**Aim of the exercise**
What is wanted is an exact copy of all the entries.

|---|

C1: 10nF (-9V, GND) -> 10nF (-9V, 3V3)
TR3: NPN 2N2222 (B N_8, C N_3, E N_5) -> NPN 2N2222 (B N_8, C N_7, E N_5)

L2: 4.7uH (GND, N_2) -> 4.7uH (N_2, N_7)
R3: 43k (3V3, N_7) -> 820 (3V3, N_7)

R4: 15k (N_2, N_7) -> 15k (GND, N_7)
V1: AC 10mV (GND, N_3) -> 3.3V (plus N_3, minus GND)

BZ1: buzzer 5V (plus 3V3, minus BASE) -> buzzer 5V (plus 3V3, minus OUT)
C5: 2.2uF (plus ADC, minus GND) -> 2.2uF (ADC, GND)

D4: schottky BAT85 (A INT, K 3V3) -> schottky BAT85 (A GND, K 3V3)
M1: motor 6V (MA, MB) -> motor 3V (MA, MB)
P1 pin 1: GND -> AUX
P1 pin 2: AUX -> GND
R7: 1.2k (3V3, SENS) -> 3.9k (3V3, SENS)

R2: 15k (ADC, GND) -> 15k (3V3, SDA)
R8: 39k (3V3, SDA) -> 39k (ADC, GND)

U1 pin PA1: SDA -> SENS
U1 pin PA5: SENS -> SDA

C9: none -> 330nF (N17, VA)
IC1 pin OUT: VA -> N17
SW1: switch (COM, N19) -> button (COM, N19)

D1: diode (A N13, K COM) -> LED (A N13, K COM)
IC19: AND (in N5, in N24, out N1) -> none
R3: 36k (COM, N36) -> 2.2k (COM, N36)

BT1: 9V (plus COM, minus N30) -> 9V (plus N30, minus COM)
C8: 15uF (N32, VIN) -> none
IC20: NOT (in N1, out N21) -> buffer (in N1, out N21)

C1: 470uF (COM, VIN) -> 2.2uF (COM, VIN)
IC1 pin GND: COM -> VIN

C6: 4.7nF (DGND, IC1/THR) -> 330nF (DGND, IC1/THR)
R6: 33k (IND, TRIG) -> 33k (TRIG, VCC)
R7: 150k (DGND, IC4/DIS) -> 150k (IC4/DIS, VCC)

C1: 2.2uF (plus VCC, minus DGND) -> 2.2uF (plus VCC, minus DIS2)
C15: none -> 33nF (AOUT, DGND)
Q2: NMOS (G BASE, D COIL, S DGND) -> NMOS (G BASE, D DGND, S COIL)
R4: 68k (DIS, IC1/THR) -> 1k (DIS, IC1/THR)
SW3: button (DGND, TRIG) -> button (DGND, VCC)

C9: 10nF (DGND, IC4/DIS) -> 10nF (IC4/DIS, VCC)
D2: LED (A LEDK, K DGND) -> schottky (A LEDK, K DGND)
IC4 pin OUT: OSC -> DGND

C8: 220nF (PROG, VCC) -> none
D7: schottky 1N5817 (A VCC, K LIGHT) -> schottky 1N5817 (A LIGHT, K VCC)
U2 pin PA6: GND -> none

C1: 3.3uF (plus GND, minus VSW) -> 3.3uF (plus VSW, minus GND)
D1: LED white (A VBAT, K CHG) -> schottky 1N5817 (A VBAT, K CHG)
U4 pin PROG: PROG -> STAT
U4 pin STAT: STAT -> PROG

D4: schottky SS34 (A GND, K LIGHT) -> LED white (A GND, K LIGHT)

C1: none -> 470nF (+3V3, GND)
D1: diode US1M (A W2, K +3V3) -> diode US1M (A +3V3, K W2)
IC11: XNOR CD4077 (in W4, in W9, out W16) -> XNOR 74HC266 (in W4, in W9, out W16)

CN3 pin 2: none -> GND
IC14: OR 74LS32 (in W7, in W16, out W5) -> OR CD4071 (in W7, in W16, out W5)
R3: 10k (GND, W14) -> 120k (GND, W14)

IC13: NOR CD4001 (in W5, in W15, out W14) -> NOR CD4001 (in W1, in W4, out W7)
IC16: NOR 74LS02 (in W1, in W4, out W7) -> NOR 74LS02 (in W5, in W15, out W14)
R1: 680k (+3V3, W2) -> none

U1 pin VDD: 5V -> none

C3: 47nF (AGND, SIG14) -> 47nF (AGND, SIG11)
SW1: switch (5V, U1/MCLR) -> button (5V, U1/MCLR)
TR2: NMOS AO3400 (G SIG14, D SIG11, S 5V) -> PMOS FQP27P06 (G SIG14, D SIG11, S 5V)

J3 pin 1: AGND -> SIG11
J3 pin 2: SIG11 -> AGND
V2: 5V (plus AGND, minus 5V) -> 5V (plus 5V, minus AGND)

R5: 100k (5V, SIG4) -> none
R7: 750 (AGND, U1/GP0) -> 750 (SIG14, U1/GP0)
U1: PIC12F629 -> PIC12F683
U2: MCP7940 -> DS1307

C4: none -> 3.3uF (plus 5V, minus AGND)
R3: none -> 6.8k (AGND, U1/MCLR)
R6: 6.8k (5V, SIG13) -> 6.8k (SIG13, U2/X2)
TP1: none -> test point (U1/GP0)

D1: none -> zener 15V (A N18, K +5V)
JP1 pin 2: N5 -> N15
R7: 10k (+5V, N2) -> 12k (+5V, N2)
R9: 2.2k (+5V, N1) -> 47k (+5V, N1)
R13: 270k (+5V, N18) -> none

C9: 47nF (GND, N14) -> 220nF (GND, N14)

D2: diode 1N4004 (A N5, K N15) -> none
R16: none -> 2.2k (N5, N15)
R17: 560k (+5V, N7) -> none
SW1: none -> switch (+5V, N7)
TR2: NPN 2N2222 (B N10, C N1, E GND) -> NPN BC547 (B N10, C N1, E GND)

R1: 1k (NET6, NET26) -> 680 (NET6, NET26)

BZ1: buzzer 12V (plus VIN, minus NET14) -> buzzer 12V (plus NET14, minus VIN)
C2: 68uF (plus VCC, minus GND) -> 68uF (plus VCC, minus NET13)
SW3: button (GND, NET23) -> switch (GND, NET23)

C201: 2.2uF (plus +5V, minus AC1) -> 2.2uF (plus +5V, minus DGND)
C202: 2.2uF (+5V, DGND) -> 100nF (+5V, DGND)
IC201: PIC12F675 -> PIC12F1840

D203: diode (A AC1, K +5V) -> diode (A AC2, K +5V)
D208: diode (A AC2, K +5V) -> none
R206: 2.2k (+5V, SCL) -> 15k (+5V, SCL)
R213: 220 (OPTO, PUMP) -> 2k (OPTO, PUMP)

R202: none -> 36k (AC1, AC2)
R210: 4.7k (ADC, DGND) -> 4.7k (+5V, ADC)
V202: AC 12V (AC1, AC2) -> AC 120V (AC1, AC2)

|---|

**Your response**
C1: 10nF (-9V, GND) -> 10nF (-9V, 3V3)
TR3: NPN 2N2222 (B N_8, C N_3, E N_5) -> NPN 2N2222 (B N_8, C N_7, E N_5)

L2: 4.7uH (GND, N_2) -> 4.7uH (N_2, N_7)
R3: 43k (3V3, N_7) -> 820 (3V3, N_7)

R4: 15k (N_2, N_7) -> 15k (GND, N_7)
V1: AC 10mV (GND, N_3) -> 3.3V (plus N_3, minus GND)

BZ1: buzzer 5V (plus 3V3, minus BASE) -> buzzer 5V (plus 3V3, minus OUT)
C5: 2.2uF (plus ADC, minus GND) -> 2.2uF (ADC, GND)

D4: schottky BAT85 (A INT, K 3V3) -> schottky BAT85 (A GND, K 3V3)
M1: motor 6V (MA, MB) -> motor 3V (MA, MB)
P1 pin 1: GND -> AUX
P1 pin 2: AUX -> GND
R7: 1.2k (3V3, SENS) -> 3.9k (3V3, SENS)

R2: 15k (ADC, GND) -> 15k (3V3, SDA)
R8: 39k (3V3, SDA) -> 39k (ADC, GND)

U1 pin PA1: SDA -> SENS
U1 pin PA5: SENS -> SDA

C9: none -> 330nF (N17, VA)
IC1 pin OUT: VA -> N17
SW1: switch (COM, N19) -> button (COM, N19)

D1: diode (A N13, K COM) -> LED (A N13, K COM)
IC19: AND (in N5, in N24, out N1) -> none
R3: 36k (COM, N36) -> 2.2k (COM, N36)

BT1: 9V (plus COM, minus N30) -> 9V (plus N30, minus COM)
C8: 15uF (N32, VIN) -> none
IC20: NOT (in N1, out N21) -> buffer (in N1, out N21)

C1: 470uF (COM, VIN) -> 2.2uF (COM, VIN)
IC1 pin GND: COM -> VIN

C6: 4.7nF (DGND, IC1/THR) -> 330nF (DGND, IC1/THR)
R6: 33k (IND, TRIG) -> 33k (TRIG, VCC)
R7: 150k (DGND, IC4/DIS) -> 150k (IC4/DIS, VCC)

C1: 2.2uF (plus VCC, minus DGND) -> 2.2uF (plus VCC, minus DIS2)
C15: none -> 33nF (AOUT, DGND)
Q2: NMOS (G BASE, D COIL, S DGND) -> NMOS (G BASE, D DGND, S COIL)
R4: 68k (DIS, IC1/THR) -> 1k (DIS, IC1/THR)
SW3: button (DGND, TRIG) -> button (DGND, VCC)

C9: 10nF (DGND, IC4/DIS) -> 10nF (IC4/DIS, VCC)
D2: LED (A LEDK, K DGND) -> schottky (A LEDK, K DGND)
IC4 pin OUT: OSC -> DGND

C8: 220nF (PROG, VCC) -> none
D7: schottky 1N5817 (A VCC, K LIGHT) -> schottky 1N5817 (A LIGHT, K VCC)
U2 pin PA6: GND -> none

C1: 3.3uF (plus GND, minus VSW) -> 3.3uF (plus VSW, minus GND)
D1: LED white (A VBAT, K CHG) -> schottky 1N5817 (A VBAT, K CHG)
U4 pin PROG: PROG -> STAT
U4 pin STAT: STAT -> PROG

D4: schottky SS34 (A GND, K LIGHT) -> LED white (A GND, K LIGHT)

C1: none -> 470nF (+3V3, GND)
D1: diode US1M (A W2, K +3V3) -> diode US1M (A +3V3, K W2)
IC11: XNOR CD4077 (in W4, in W9, out W16) -> XNOR 74HC266 (in W4, in W9, out W16)

CN3 pin 2: none -> GND
IC14: OR 74LS32 (in W7, in W16, out W5) -> OR CD4071 (in W7, in W16, out W5)
R3: 10k (GND, W14) -> 120k (GND, W14)

IC13: NOR CD4001 (in W5, in W15, out W14) -> NOR CD4001 (in W1, in W4, out W7)
IC16: NOR 74LS02 (in W1, in W4, out W7) -> NOR 74LS02 (in W5, in W15, out W14)
R1: 680k (+3V3, W2) -> none

U1 pin VDD: 5V -> none

C3: 47nF (AGND, SIG14) -> 47nF (AGND, SIG11)
SW1: switch (5V, U1/MCLR) -> button (5V, U1/MCLR)
TR2: NMOS AO3400 (G SIG14, D SIG11, S 5V) -> PMOS FQP27P06 (G SIG14, D SIG11, S 5V)

J3 pin 1: AGND -> SIG11
J3 pin 2: SIG11 -> AGND
V2: 5V (plus AGND, minus 5V) -> 5V (plus 5V, minus AGND)

R5: 100k (5V, SIG4) -> none
R7: 750 (AGND, U1/GP0) -> 750 (SIG14, U1/GP0)
U1: PIC12F629 -> PIC12F683
U2: MCP7940 -> DS1307

C4: none -> 3.3uF (plus 5V, minus AGND)
R3: none -> 6.8k (AGND, U1/MCLR)
R6: 6.8k (5V, SIG13) -> 6.8k (SIG13, U2/X2)
TP1: none -> test point (U1/GP0)

D1: none -> zener 15V (A N18, K +5V)
JP1 pin 2: N5 -> N15
R7: 10k (+5V, N2) -> 12k (+5V, N2)
R9: 2.2k (+5V, N1) -> 47k (+5V, N1)
R13: 270k (+5V, N18) -> none

C9: 47nF (GND, N14) -> 220nF (GND, N14)

D2: diode 1N4004 (A N5, K N15) -> none
R16: none -> 2.2k (N5, N15)
R17: 560k (+5V, N7) -> none
SW1: none -> switch (+5V, N7)
TR2: NPN 2N2222 (B N10, C N1, E GND) -> NPN BC547 (B N10, C N1, E GND)

R1: 1k (NET6, NET26) -> 680 (NET6, NET26)

BZ1: buzzer 12V (plus VIN, minus NET14) -> buzzer 12V (plus NET14, minus VIN)
C2: 68uF (plus VCC, minus GND) -> 68uF (plus VCC, minus NET13)
SW3: button (GND, NET23) -> switch (GND, NET23)

C201: 2.2uF (plus +5V, minus AC1) -> 2.2uF (plus +5V, minus DGND)
C202: 2.2uF (+5V, DGND) -> 100nF (+5V, DGND)
IC201: PIC12F675 -> PIC12F1840

D203: diode (A AC1, K +5V) -> diode (A AC2, K +5V)
D208: diode (A AC2, K +5V) -> none
R206: 2.2k (+5V, SCL) -> 15k (+5V, SCL)
R213: 220 (OPTO, PUMP) -> 2k (OPTO, PUMP)

R202: none -> 36k (AC1, AC2)
R210: 4.7k (ADC, DGND) -> 4.7k (+5V, ADC)
V202: AC 12V (AC1, AC2) -> AC 120V (AC1, AC2)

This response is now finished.